> **ASSIGNMENT**: Find where "R4: 4.7k (+9V, GND) -> 4.7k (GND, U1/TRIG)" appears in the entries below. That line and all lines after it, through the last, are to be duplicated exactly, with nothing else.

> **SOURCE INFORMATION**:
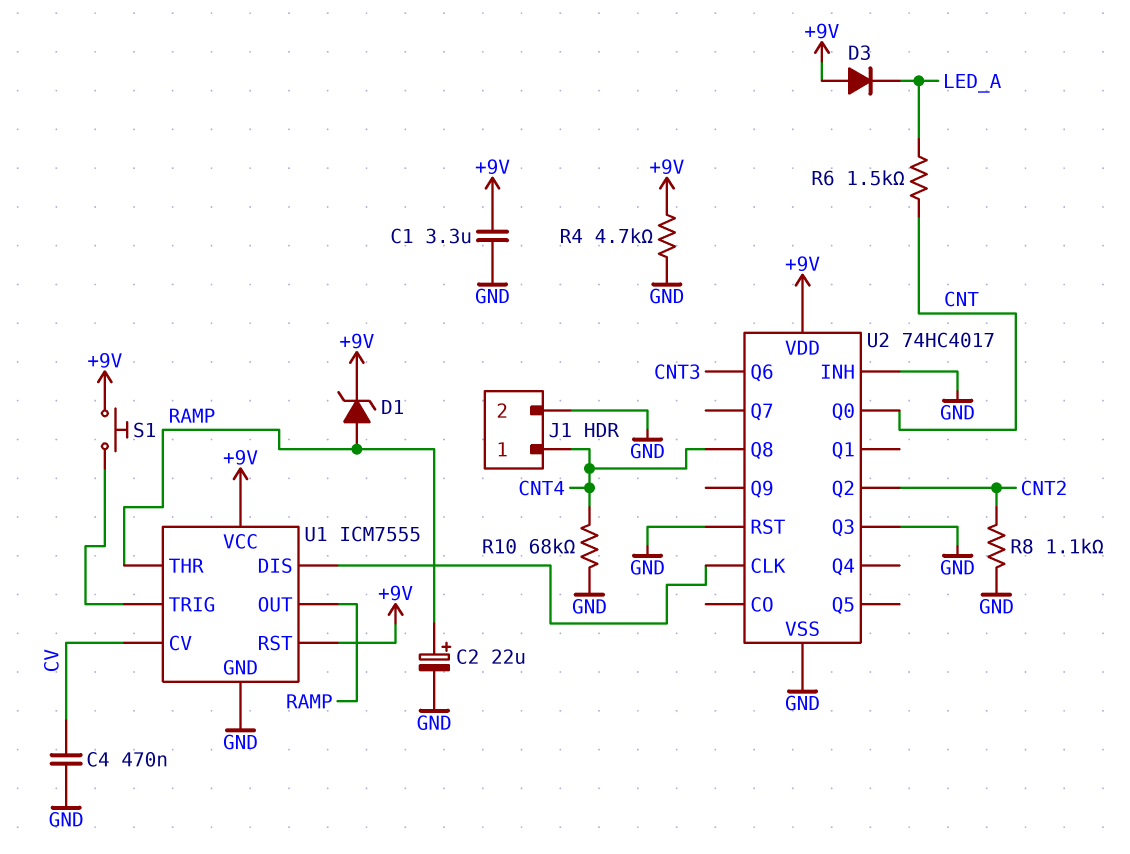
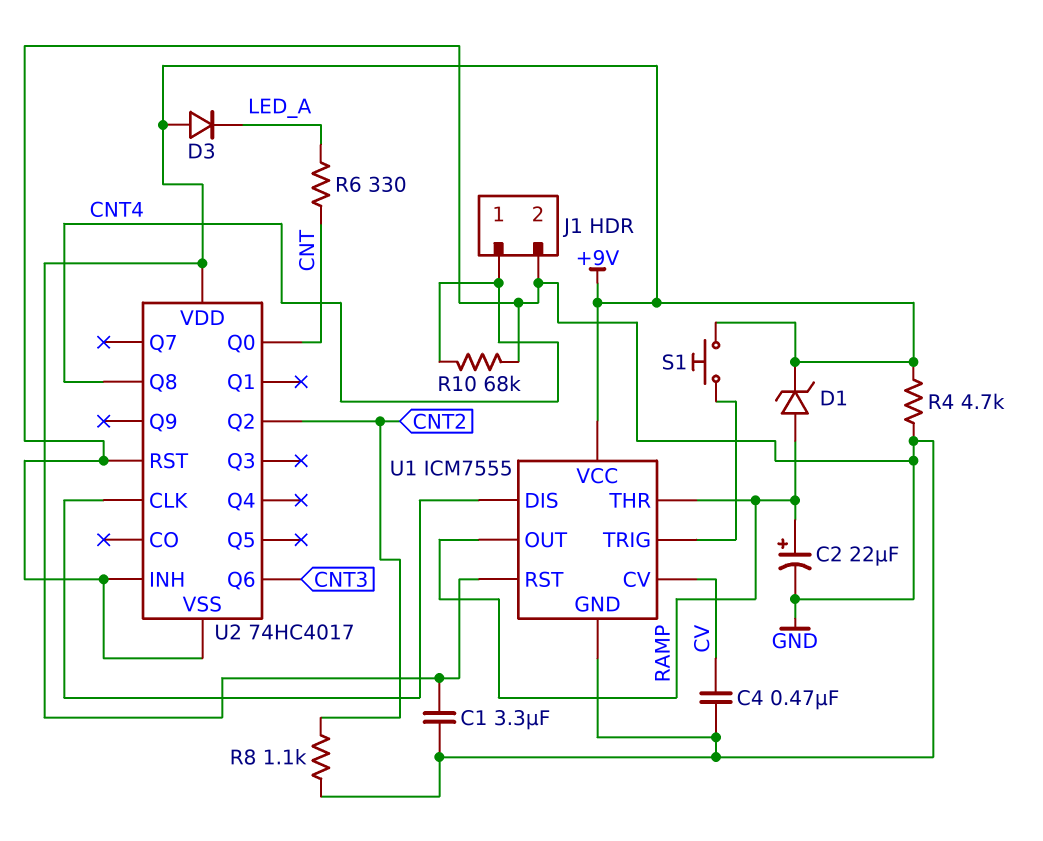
R6: 1.5k (CNT, LED_A) -> 330 (CNT, LED_A)
U2 pin Q3: GND -> none

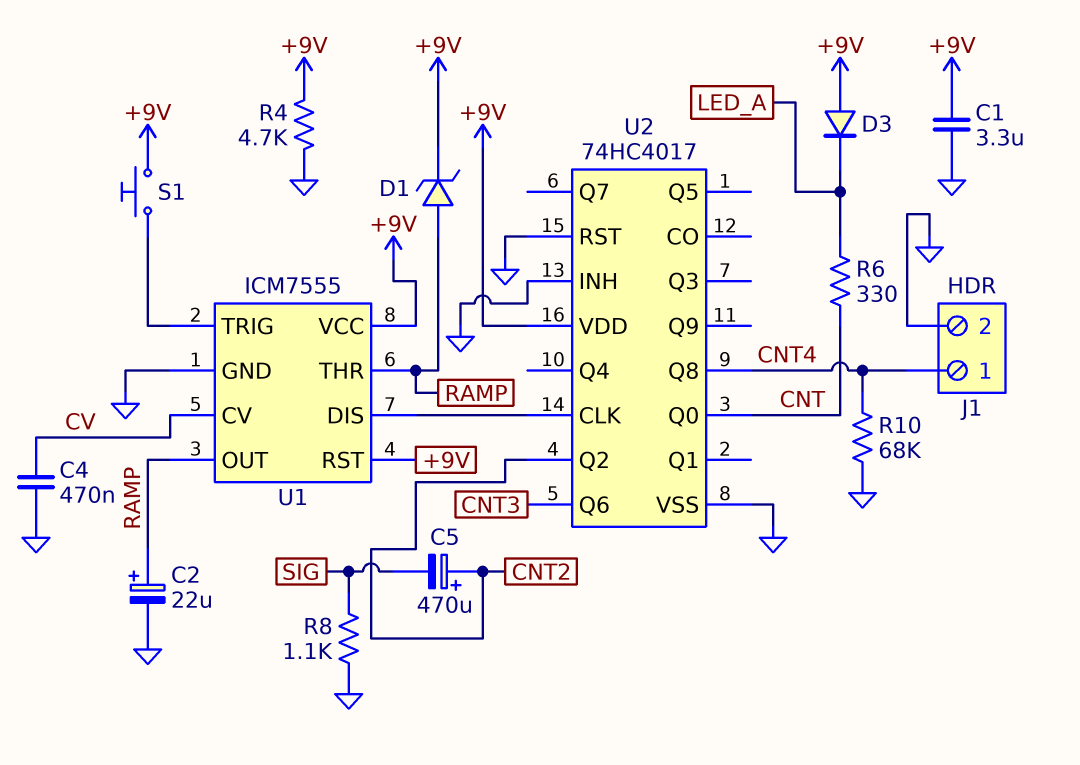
C5: none -> 470uF (plus CNT2, minus SIG)
R8: 1.1k (CNT2, GND) -> 1.1k (GND, SIG)

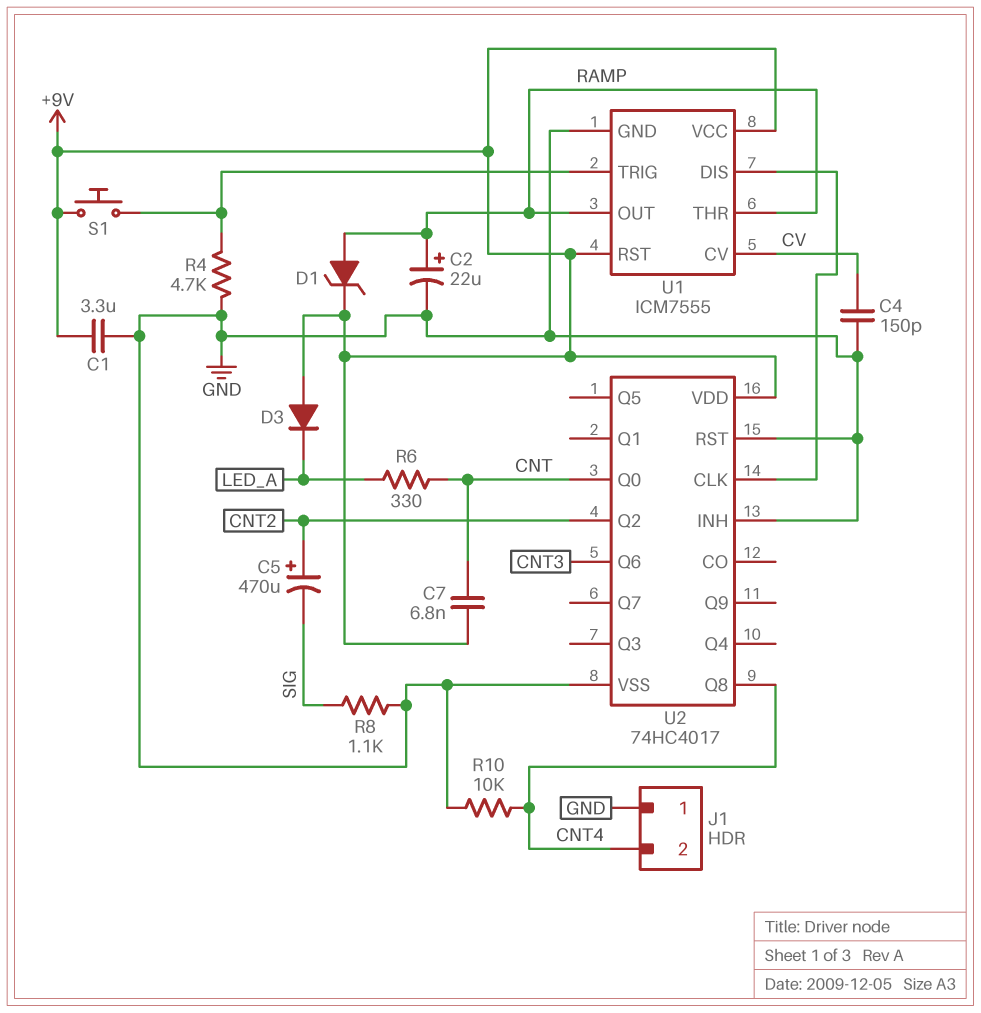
C4: 470nF (CV, GND) -> 150pF (CV, GND)
C7: none -> 6.8nF (+9V, CNT)
J1 pin 1: CNT4 -> GND
J1 pin 2: GND -> CNT4
R4: 4.7k (+9V, GND) -> 4.7k (GND, U1/TRIG)
R10: 68k (CNT4, GND) -> 10k (CNT4, GND)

> **SOLUTION FOR THIS EXERCISE**:
R4: 4.7k (+9V, GND) -> 4.7k (GND, U1/TRIG)
R10: 68k (CNT4, GND) -> 10k (CNT4, GND)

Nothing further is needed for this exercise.